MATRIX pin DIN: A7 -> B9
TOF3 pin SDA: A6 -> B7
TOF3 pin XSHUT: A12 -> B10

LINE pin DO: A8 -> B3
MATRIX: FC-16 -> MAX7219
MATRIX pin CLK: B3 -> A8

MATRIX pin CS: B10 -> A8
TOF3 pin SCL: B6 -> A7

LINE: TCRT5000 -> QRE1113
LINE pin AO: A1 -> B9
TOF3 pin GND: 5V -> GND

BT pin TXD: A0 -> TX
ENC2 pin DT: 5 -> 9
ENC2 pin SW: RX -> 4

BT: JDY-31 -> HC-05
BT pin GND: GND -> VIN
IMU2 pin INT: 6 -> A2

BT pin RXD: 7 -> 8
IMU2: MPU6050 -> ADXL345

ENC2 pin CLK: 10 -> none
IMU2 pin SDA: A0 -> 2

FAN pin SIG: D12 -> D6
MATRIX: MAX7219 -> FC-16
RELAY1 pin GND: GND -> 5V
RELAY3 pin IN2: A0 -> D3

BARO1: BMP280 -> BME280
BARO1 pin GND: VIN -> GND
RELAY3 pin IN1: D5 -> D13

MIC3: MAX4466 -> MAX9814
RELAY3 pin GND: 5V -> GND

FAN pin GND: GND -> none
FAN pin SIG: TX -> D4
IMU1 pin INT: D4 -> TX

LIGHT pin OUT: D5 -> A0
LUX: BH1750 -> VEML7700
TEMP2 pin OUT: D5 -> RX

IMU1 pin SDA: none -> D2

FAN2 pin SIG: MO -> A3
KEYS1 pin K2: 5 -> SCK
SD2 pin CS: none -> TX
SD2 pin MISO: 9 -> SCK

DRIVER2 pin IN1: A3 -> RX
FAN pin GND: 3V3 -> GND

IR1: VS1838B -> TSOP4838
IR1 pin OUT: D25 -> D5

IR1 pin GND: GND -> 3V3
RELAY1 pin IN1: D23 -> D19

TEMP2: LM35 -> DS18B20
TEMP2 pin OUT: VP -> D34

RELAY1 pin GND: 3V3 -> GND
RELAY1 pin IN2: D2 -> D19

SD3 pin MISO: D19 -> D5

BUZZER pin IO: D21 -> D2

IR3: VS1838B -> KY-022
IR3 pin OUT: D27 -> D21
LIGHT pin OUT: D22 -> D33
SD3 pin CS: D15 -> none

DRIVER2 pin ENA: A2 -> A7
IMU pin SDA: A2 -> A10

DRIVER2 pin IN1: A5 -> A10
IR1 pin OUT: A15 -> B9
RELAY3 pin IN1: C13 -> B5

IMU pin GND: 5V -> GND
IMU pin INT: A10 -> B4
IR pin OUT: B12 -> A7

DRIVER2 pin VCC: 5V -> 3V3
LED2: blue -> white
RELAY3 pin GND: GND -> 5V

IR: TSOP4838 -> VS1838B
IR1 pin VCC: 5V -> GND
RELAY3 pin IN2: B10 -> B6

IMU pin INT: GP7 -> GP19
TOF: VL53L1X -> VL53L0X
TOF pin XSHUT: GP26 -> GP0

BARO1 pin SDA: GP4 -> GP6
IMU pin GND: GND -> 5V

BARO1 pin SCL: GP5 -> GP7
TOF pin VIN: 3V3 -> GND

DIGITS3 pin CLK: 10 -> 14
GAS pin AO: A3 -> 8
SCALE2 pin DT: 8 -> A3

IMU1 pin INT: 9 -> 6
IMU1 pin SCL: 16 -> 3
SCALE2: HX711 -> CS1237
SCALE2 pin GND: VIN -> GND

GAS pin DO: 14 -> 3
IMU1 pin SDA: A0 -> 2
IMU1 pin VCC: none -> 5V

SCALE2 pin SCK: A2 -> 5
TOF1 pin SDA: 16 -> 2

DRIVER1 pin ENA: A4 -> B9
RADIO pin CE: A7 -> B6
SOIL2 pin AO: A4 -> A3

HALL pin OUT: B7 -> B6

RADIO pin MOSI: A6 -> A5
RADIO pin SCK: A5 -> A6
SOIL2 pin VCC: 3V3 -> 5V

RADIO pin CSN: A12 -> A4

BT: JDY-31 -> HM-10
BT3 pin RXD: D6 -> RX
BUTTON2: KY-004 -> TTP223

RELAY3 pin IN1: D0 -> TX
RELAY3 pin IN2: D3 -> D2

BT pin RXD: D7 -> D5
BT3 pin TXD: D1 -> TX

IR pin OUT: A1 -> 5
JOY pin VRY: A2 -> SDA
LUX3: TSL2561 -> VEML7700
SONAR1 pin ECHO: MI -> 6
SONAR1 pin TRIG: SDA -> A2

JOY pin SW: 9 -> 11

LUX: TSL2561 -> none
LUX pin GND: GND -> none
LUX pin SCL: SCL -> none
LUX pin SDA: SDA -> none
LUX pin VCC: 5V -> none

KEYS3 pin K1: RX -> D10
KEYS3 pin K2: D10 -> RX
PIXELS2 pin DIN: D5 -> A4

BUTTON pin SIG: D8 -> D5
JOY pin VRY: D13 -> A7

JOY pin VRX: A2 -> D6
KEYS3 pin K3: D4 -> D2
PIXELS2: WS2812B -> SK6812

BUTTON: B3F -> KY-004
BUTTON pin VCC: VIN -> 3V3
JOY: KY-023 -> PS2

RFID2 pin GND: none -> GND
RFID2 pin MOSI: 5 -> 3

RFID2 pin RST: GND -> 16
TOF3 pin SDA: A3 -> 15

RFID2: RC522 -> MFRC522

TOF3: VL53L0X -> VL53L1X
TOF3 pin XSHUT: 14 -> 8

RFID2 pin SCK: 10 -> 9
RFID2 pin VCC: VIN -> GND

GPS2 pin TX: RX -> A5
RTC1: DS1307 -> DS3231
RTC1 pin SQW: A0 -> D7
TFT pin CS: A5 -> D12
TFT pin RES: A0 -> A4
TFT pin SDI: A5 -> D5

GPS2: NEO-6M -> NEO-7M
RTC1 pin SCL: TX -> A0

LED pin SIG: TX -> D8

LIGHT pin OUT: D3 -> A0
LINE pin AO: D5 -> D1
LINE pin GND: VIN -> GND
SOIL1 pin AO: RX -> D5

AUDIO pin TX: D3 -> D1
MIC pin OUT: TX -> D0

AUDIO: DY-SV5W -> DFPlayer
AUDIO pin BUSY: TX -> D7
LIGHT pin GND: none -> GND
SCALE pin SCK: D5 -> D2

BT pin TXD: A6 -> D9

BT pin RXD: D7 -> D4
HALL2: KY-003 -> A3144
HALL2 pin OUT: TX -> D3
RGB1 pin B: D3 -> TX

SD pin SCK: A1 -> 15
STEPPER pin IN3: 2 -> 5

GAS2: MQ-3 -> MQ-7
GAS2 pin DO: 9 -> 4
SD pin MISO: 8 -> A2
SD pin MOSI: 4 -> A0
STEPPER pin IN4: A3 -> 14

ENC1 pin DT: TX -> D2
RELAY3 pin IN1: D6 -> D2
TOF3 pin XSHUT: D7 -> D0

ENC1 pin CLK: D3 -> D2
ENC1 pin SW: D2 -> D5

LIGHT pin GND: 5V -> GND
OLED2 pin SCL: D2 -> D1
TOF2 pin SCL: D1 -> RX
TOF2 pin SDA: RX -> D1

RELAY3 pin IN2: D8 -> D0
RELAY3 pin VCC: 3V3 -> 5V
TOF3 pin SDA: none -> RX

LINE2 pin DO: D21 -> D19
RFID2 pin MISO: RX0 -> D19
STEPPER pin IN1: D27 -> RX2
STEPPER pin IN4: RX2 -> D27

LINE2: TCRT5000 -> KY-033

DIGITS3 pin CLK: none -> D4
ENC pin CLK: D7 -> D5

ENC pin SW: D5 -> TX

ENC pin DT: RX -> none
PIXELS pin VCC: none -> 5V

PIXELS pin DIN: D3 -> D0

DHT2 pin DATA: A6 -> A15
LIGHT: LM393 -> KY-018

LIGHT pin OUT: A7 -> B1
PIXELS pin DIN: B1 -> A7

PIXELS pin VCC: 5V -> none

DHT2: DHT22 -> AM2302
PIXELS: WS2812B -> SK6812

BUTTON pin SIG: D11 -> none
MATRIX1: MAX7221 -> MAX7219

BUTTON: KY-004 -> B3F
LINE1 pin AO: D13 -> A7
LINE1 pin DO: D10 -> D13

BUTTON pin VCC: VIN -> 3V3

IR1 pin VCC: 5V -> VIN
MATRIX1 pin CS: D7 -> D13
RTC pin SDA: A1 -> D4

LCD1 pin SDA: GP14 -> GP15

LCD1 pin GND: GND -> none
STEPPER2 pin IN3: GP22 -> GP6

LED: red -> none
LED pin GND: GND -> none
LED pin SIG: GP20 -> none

* * *

ASSIGNED TASK —
Taking the entries above, restate exactly those lines that fall between the line with "LINE pin AO: D5 -> D1" and the line with "DIGITS3 pin CLK: none -> D4", keeping both of those lines too.

OUTPUT FOR THIS TASK —
LINE pin AO: D5 -> D1
LINE pin GND: VIN -> GND
SOIL1 pin AO: RX -> D5

AUDIO pin TX: D3 -> D1
MIC pin OUT: TX -> D0

AUDIO: DY-SV5W -> DFPlayer
AUDIO pin BUSY: TX -> D7
LIGHT pin GND: none -> GND
SCALE pin SCK: D5 -> D2

BT pin TXD: A6 -> D9

BT pin RXD: D7 -> D4
HALL2: KY-003 -> A3144
HALL2 pin OUT: TX -> D3
RGB1 pin B: D3 -> TX

SD pin SCK: A1 -> 15
STEPPER pin IN3: 2 -> 5

GAS2: MQ-3 -> MQ-7
GAS2 pin DO: 9 -> 4
SD pin MISO: 8 -> A2
SD pin MOSI: 4 -> A0
STEPPER pin IN4: A3 -> 14

ENC1 pin DT: TX -> D2
RELAY3 pin IN1: D6 -> D2
TOF3 pin XSHUT: D7 -> D0

ENC1 pin CLK: D3 -> D2
ENC1 pin SW: D2 -> D5

LIGHT pin GND: 5V -> GND
OLED2 pin SCL: D2 -> D1
TOF2 pin SCL: D1 -> RX
TOF2 pin SDA: RX -> D1

RELAY3 pin IN2: D8 -> D0
RELAY3 pin VCC: 3V3 -> 5V
TOF3 pin SDA: none -> RX

LINE2 pin DO: D21 -> D19
RFID2 pin MISO: RX0 -> D19
STEPPER pin IN1: D27 -> RX2
STEPPER pin IN4: RX2 -> D27

LINE2: TCRT5000 -> KY-033

DIGITS3 pin CLK: none -> D4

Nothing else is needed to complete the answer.